Your instructions » Transcribe the whole listing below. Pictures do not go in the copy.

Source material »

+++

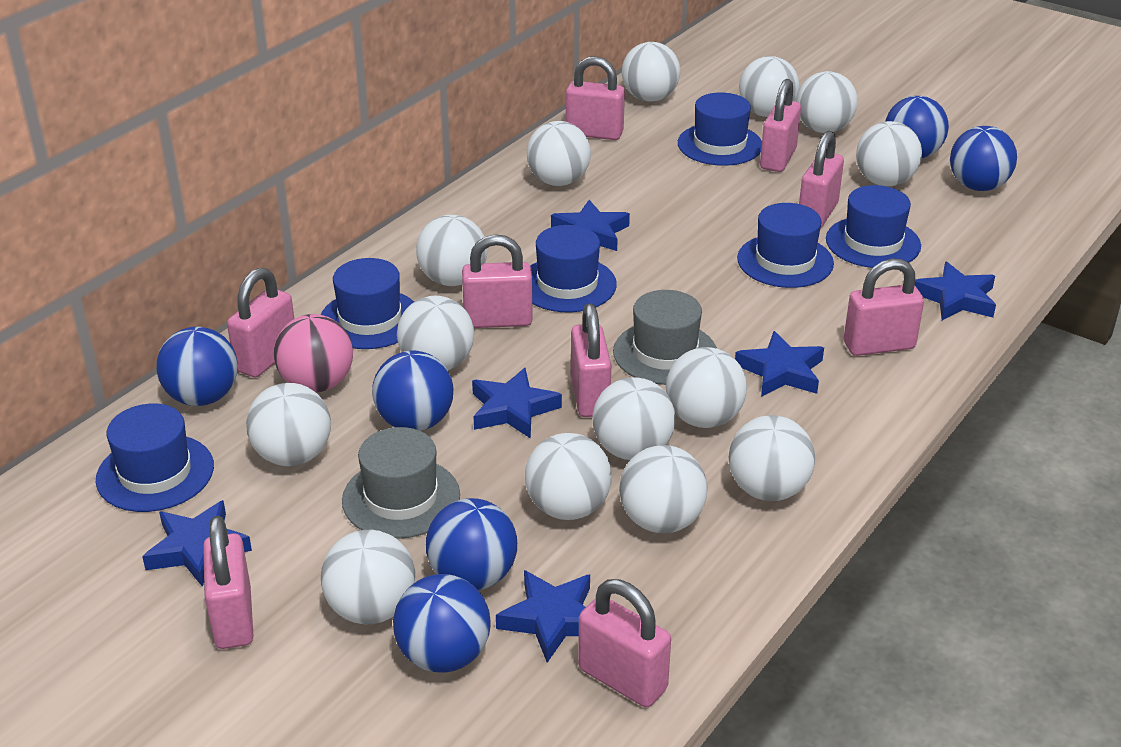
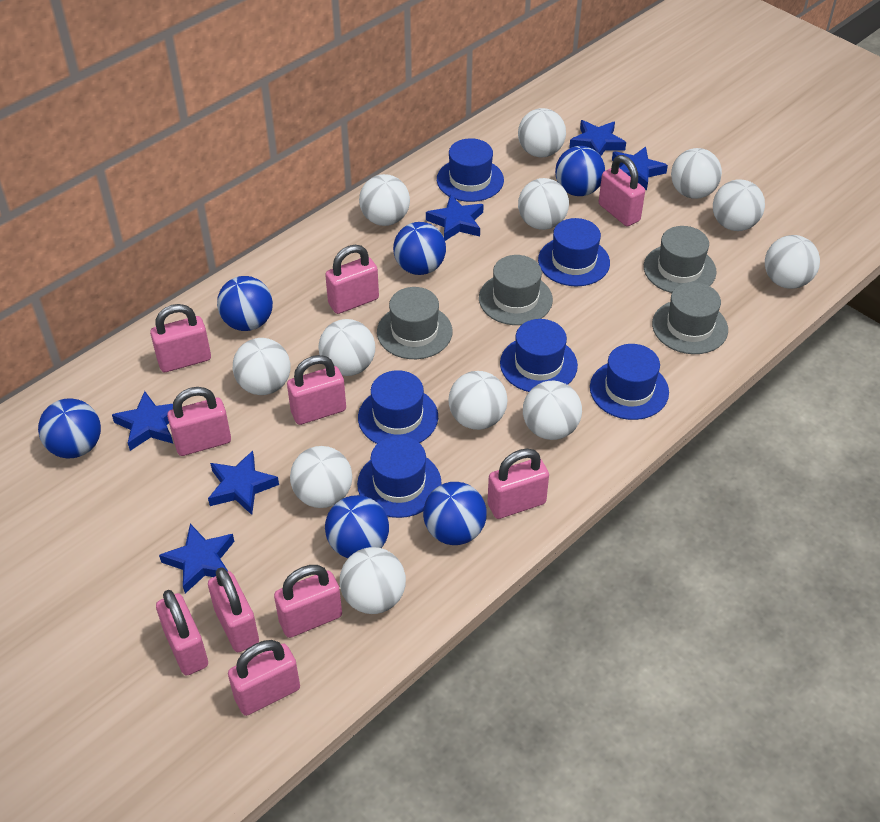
grey hat: 2 -> 4
pink ball: 1 -> 0
pink padlock: 9 -> 10
white ball: 14 -> 12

+++

Written solution »
grey hat: 2 -> 4
pink ball: 1 -> 0
pink padlock: 9 -> 10
white ball: 14 -> 12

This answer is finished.